- _DATA RECORDS_:
┄┄┄┄┄┄┄┄┄┄
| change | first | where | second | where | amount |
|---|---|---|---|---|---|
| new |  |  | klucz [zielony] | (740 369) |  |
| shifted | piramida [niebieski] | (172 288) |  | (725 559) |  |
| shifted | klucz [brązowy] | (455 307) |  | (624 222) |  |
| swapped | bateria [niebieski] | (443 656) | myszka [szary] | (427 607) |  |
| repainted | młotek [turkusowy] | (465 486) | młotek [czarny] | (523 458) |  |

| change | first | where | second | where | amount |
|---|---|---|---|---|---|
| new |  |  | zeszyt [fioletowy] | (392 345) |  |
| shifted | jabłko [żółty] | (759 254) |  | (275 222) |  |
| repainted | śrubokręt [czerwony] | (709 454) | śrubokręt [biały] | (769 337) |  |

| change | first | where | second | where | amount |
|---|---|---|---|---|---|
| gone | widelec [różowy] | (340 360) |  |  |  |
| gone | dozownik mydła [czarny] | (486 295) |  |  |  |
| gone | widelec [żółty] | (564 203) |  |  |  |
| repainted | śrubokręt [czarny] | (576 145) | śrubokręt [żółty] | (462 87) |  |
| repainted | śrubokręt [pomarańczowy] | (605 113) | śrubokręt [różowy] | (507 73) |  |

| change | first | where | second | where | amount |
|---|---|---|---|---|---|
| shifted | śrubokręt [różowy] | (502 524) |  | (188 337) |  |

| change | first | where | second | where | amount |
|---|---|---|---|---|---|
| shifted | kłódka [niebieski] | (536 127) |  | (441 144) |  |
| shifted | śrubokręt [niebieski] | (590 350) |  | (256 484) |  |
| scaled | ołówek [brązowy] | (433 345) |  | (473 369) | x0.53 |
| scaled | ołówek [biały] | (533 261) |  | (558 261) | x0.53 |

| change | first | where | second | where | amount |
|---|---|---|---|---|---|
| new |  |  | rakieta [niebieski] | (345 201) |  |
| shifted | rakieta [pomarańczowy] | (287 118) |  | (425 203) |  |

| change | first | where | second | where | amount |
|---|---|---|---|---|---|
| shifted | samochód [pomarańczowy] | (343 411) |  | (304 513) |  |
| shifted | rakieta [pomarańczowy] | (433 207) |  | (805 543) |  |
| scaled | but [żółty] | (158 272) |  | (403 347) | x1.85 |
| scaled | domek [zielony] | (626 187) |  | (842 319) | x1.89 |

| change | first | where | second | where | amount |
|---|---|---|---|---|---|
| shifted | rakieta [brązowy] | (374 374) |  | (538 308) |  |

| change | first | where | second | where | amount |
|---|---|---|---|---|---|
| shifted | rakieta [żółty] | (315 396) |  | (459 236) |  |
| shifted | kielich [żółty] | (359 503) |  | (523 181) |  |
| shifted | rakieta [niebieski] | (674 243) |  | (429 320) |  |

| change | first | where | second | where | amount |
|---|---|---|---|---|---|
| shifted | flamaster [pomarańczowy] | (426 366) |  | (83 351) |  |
┄┄┄┄┄┄┄┄┄┄
- _WHAT TO WORK ON_: Quote the listing above, but only from the line that shows "shifted | klucz" through the line that shows "swapped | bateria".

- _REPLY TO THE TASK_:
| shifted | klucz [brązowy] | (455 307) |  | (624 222) |  |
| swapped | bateria [niebieski] | (443 656) | myszka [szary] | (427 607) |  |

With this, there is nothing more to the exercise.